● Work request
Return exactly the final stretch of the records below, opening with the line that contains "DRIVER pin IN2: 15 -> TX" and closing with the last line.

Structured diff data
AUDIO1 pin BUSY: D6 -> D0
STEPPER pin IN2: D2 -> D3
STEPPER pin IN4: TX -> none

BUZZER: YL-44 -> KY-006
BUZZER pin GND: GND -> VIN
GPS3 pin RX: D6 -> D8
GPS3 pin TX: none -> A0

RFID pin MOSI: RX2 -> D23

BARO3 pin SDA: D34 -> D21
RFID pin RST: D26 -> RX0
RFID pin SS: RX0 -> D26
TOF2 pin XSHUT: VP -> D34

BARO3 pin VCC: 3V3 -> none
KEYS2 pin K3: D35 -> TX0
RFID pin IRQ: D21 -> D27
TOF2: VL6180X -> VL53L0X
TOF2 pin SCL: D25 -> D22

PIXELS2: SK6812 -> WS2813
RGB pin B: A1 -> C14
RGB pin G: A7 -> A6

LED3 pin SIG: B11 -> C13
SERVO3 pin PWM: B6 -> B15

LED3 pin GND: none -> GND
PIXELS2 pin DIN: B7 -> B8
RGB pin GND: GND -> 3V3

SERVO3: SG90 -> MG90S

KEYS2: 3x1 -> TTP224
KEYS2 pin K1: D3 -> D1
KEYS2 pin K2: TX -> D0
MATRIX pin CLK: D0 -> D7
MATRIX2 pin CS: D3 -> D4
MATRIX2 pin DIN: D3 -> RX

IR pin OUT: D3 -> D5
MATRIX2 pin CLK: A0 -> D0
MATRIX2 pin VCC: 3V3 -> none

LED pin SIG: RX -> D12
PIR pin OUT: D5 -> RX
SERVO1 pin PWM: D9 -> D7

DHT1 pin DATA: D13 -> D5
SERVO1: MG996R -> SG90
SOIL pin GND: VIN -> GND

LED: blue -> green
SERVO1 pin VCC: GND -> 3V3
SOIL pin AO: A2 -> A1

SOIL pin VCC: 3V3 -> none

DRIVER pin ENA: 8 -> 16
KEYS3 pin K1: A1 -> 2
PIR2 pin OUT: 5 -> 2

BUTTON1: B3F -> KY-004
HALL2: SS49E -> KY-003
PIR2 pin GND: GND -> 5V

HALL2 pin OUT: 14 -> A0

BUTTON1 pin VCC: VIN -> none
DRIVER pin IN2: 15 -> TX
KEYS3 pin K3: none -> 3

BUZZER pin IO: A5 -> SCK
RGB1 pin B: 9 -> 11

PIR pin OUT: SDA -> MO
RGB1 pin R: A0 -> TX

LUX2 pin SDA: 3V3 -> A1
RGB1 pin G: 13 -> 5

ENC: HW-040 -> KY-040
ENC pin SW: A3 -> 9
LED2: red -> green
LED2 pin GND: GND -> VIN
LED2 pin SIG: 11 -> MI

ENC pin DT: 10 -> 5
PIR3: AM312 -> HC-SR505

● Result for this task
DRIVER pin IN2: 15 -> TX
KEYS3 pin K3: none -> 3

BUZZER pin IO: A5 -> SCK
RGB1 pin B: 9 -> 11

PIR pin OUT: SDA -> MO
RGB1 pin R: A0 -> TX

LUX2 pin SDA: 3V3 -> A1
RGB1 pin G: 13 -> 5

ENC: HW-040 -> KY-040
ENC pin SW: A3 -> 9
LED2: red -> green
LED2 pin GND: GND -> VIN
LED2 pin SIG: 11 -> MI

ENC pin DT: 10 -> 5
PIR3: AM312 -> HC-SR505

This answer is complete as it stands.